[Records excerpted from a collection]
'''
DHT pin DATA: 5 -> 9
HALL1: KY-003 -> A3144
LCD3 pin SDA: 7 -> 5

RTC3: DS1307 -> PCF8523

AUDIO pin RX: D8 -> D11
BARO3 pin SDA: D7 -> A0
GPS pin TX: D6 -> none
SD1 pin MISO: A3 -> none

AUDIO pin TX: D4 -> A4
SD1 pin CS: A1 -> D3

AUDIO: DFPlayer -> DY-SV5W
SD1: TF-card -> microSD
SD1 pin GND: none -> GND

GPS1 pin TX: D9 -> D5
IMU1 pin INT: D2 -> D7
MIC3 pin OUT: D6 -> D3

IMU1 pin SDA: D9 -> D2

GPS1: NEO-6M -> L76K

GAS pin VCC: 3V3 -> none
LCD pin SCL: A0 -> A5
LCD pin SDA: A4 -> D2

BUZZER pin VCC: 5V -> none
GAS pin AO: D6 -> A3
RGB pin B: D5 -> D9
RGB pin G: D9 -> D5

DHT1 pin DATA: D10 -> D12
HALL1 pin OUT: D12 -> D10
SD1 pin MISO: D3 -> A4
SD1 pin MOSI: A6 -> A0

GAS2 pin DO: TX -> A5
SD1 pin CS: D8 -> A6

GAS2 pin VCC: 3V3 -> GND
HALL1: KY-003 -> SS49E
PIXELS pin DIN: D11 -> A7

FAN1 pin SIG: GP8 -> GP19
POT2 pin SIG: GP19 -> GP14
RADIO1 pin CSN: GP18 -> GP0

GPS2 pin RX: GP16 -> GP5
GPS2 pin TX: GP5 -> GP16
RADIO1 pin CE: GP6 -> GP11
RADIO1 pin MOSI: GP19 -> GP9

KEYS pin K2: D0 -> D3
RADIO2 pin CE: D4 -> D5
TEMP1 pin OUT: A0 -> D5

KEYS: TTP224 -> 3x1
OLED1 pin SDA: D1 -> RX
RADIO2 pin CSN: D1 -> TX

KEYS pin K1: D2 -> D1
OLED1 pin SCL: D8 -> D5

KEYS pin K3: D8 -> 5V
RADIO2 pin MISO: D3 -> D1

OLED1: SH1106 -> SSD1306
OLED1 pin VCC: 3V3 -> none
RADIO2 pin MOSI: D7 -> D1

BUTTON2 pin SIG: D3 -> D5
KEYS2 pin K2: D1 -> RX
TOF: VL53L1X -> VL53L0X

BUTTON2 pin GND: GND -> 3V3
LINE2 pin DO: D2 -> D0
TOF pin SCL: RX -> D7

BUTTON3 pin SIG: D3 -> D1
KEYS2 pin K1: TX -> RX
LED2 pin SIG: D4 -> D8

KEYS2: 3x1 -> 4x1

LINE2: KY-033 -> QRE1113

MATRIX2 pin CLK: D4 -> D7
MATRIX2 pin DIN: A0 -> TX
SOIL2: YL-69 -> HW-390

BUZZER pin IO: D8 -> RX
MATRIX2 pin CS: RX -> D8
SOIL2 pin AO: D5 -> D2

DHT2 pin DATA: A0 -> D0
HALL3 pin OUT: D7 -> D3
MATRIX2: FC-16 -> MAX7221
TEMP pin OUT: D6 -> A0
'''
■ **WHAT THE TASK ASKS**
The data above is to be restated line for line, word for word.

■ **RESPONSE TO THE TASK**
DHT pin DATA: 5 -> 9
HALL1: KY-003 -> A3144
LCD3 pin SDA: 7 -> 5

RTC3: DS1307 -> PCF8523

AUDIO pin RX: D8 -> D11
BARO3 pin SDA: D7 -> A0
GPS pin TX: D6 -> none
SD1 pin MISO: A3 -> none

AUDIO pin TX: D4 -> A4
SD1 pin CS: A1 -> D3

AUDIO: DFPlayer -> DY-SV5W
SD1: TF-card -> microSD
SD1 pin GND: none -> GND

GPS1 pin TX: D9 -> D5
IMU1 pin INT: D2 -> D7
MIC3 pin OUT: D6 -> D3

IMU1 pin SDA: D9 -> D2

GPS1: NEO-6M -> L76K

GAS pin VCC: 3V3 -> none
LCD pin SCL: A0 -> A5
LCD pin SDA: A4 -> D2

BUZZER pin VCC: 5V -> none
GAS pin AO: D6 -> A3
RGB pin B: D5 -> D9
RGB pin G: D9 -> D5

DHT1 pin DATA: D10 -> D12
HALL1 pin OUT: D12 -> D10
SD1 pin MISO: D3 -> A4
SD1 pin MOSI: A6 -> A0

GAS2 pin DO: TX -> A5
SD1 pin CS: D8 -> A6

GAS2 pin VCC: 3V3 -> GND
HALL1: KY-003 -> SS49E
PIXELS pin DIN: D11 -> A7

FAN1 pin SIG: GP8 -> GP19
POT2 pin SIG: GP19 -> GP14
RADIO1 pin CSN: GP18 -> GP0

GPS2 pin RX: GP16 -> GP5
GPS2 pin TX: GP5 -> GP16
RADIO1 pin CE: GP6 -> GP11
RADIO1 pin MOSI: GP19 -> GP9

KEYS pin K2: D0 -> D3
RADIO2 pin CE: D4 -> D5
TEMP1 pin OUT: A0 -> D5

KEYS: TTP224 -> 3x1
OLED1 pin SDA: D1 -> RX
RADIO2 pin CSN: D1 -> TX

KEYS pin K1: D2 -> D1
OLED1 pin SCL: D8 -> D5

KEYS pin K3: D8 -> 5V
RADIO2 pin MISO: D3 -> D1

OLED1: SH1106 -> SSD1306
OLED1 pin VCC: 3V3 -> none
RADIO2 pin MOSI: D7 -> D1

BUTTON2 pin SIG: D3 -> D5
KEYS2 pin K2: D1 -> RX
TOF: VL53L1X -> VL53L0X

BUTTON2 pin GND: GND -> 3V3
LINE2 pin DO: D2 -> D0
TOF pin SCL: RX -> D7

BUTTON3 pin SIG: D3 -> D1
KEYS2 pin K1: TX -> RX
LED2 pin SIG: D4 -> D8

KEYS2: 3x1 -> 4x1

LINE2: KY-033 -> QRE1113

MATRIX2 pin CLK: D4 -> D7
MATRIX2 pin DIN: A0 -> TX
SOIL2: YL-69 -> HW-390

BUZZER pin IO: D8 -> RX
MATRIX2 pin CS: RX -> D8
SOIL2 pin AO: D5 -> D2

DHT2 pin DATA: A0 -> D0
HALL3 pin OUT: D7 -> D3
MATRIX2: FC-16 -> MAX7221
TEMP pin OUT: D6 -> A0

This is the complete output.